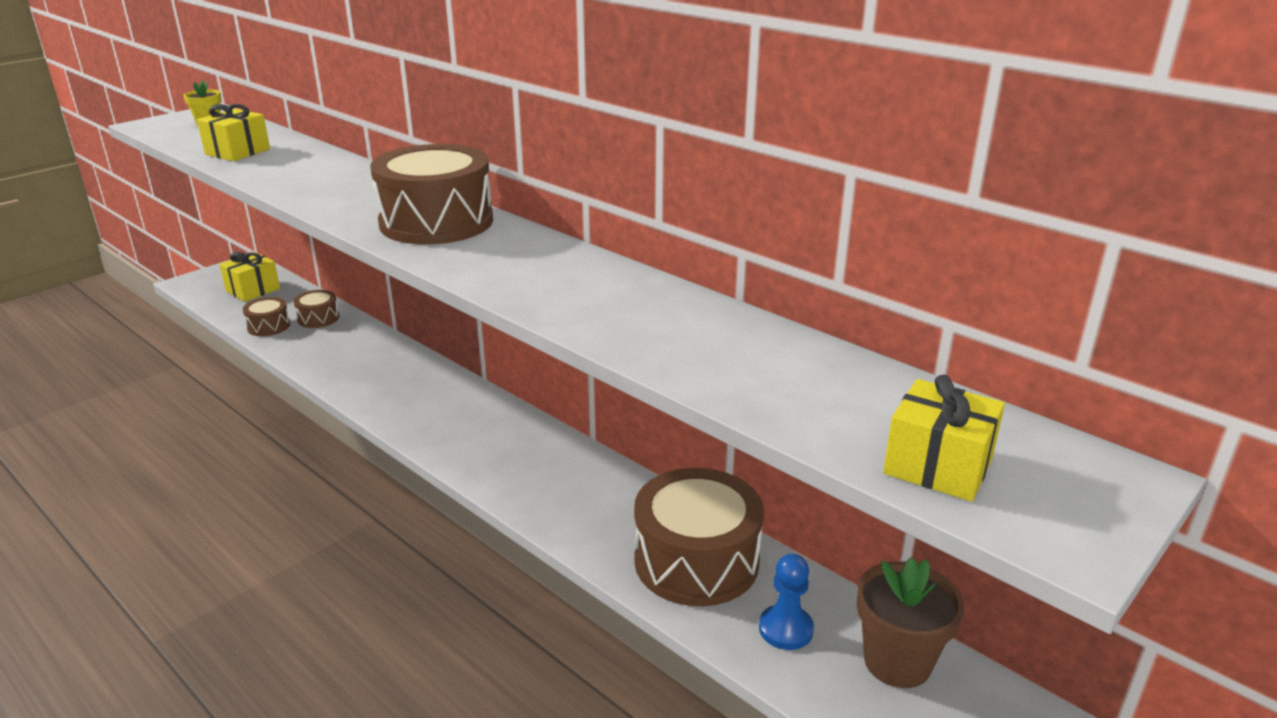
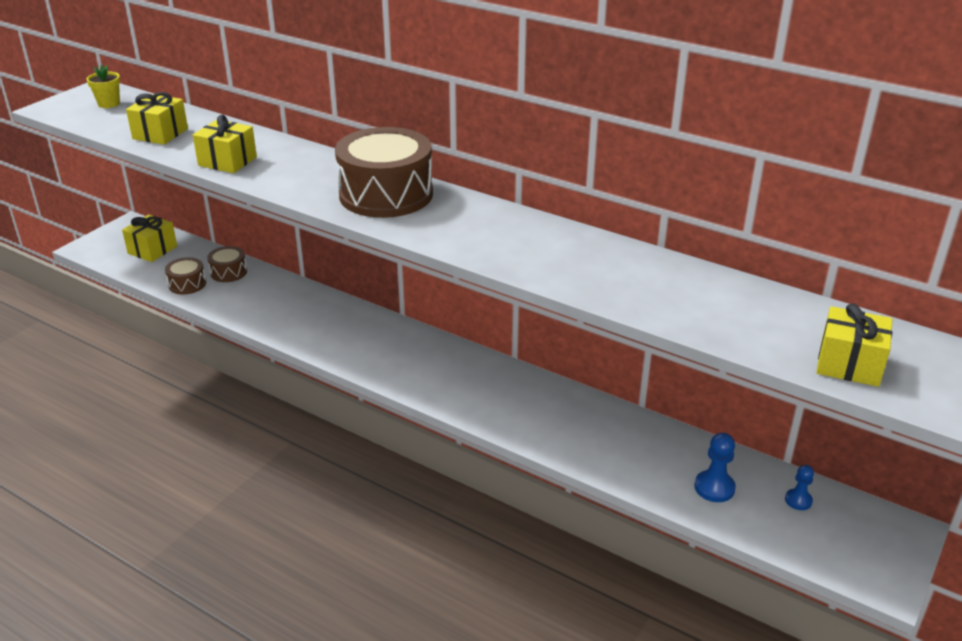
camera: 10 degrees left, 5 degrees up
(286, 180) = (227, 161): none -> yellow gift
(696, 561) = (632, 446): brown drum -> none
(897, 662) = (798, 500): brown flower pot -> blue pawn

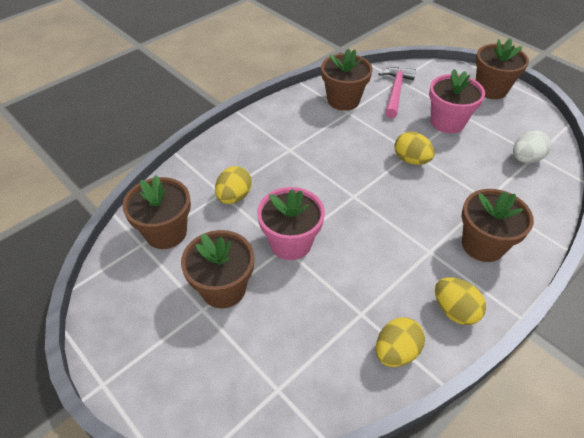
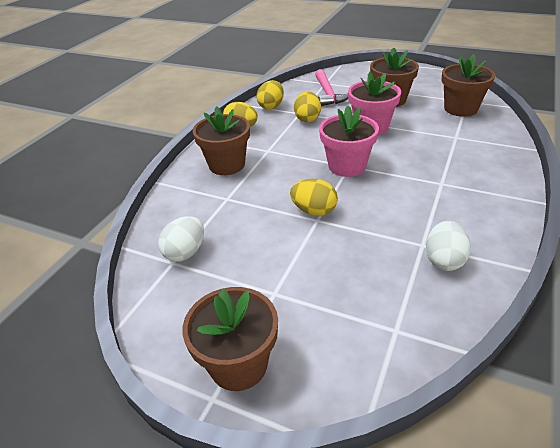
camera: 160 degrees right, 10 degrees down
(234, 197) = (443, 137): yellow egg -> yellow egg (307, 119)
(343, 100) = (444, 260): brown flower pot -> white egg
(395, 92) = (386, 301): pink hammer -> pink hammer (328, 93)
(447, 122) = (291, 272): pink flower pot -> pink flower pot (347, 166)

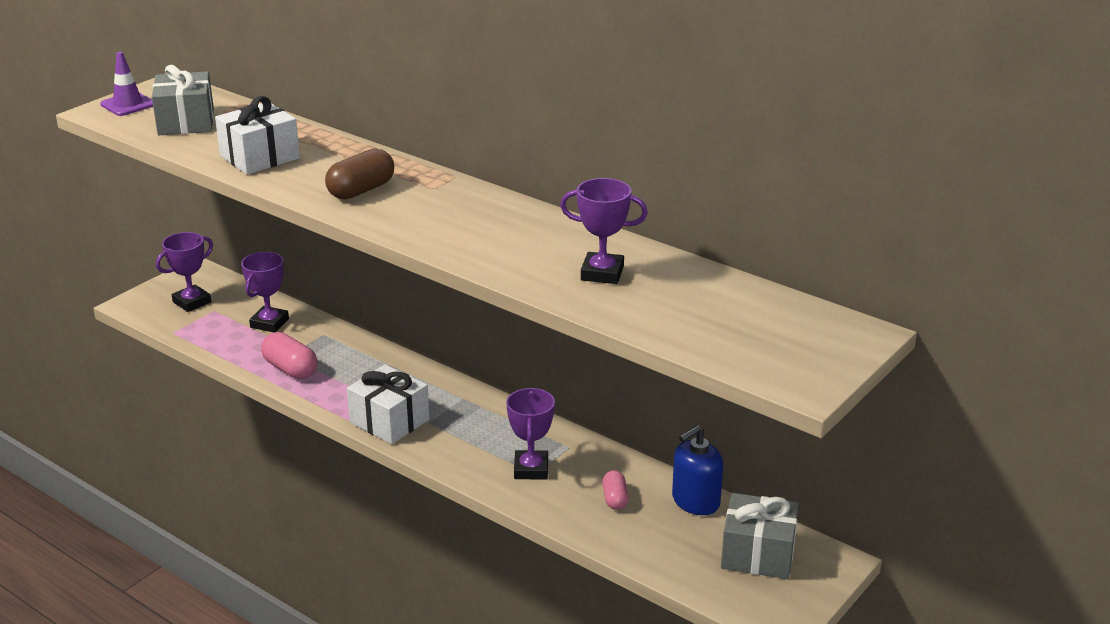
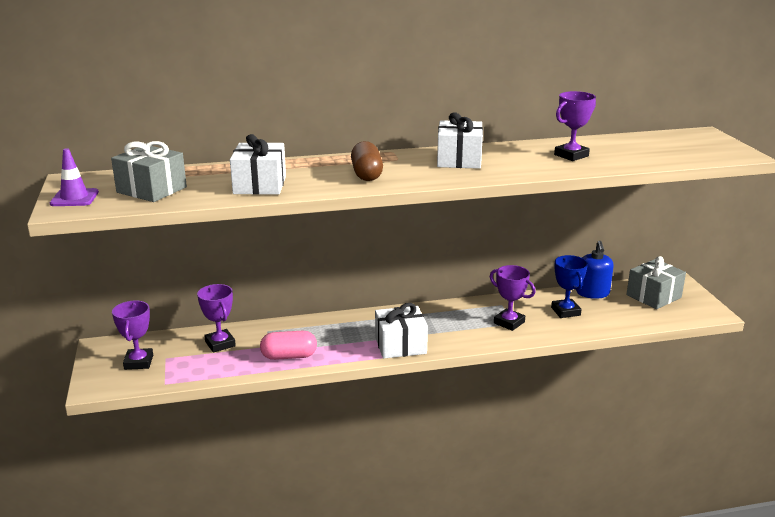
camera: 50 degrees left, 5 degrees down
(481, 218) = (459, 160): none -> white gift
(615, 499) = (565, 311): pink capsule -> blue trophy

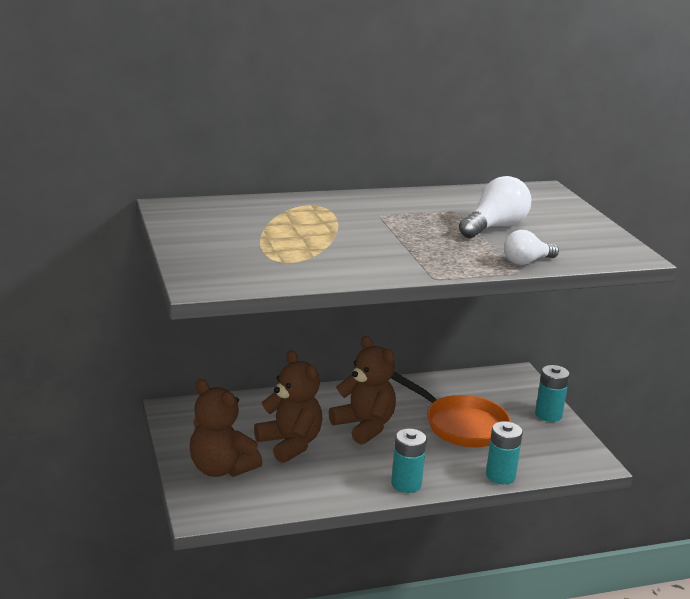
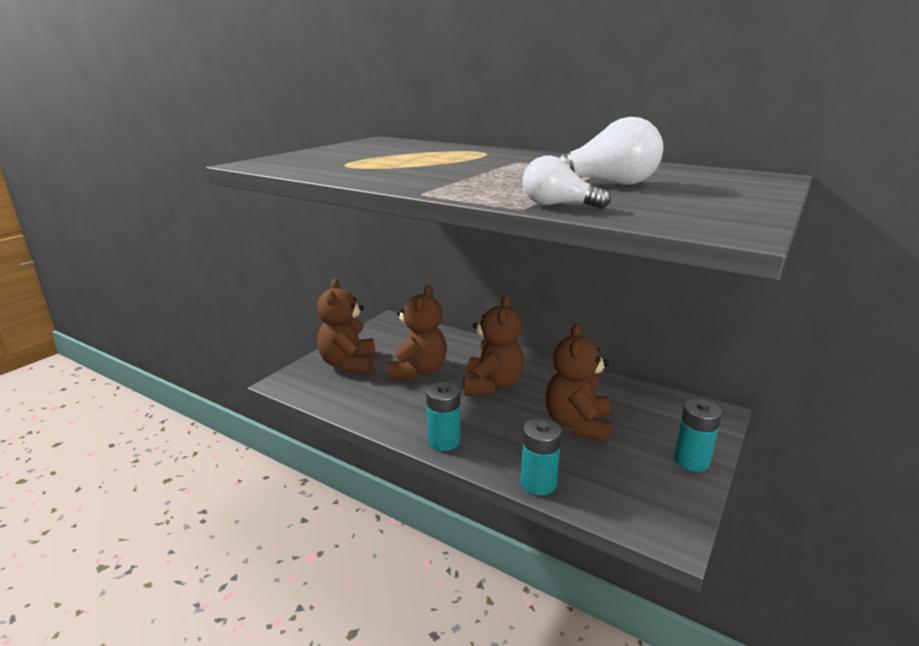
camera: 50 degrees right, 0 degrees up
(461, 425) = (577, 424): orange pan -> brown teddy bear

——

Task to carry out:
Set down word for word the lines from the first entry through the line with "(395, 92) = (386, 301): pink", both included, omitting pictures.

Solution to the exercise:
camera: 10 degrees left, 5 degrees up
(286, 180) = (227, 161): none -> yellow gift
(696, 561) = (632, 446): brown drum -> none
(897, 662) = (798, 500): brown flower pot -> blue pawn

camera: 160 degrees right, 10 degrees down
(234, 197) = (443, 137): yellow egg -> yellow egg (307, 119)
(343, 100) = (444, 260): brown flower pot -> white egg
(395, 92) = (386, 301): pink hammer -> pink hammer (328, 93)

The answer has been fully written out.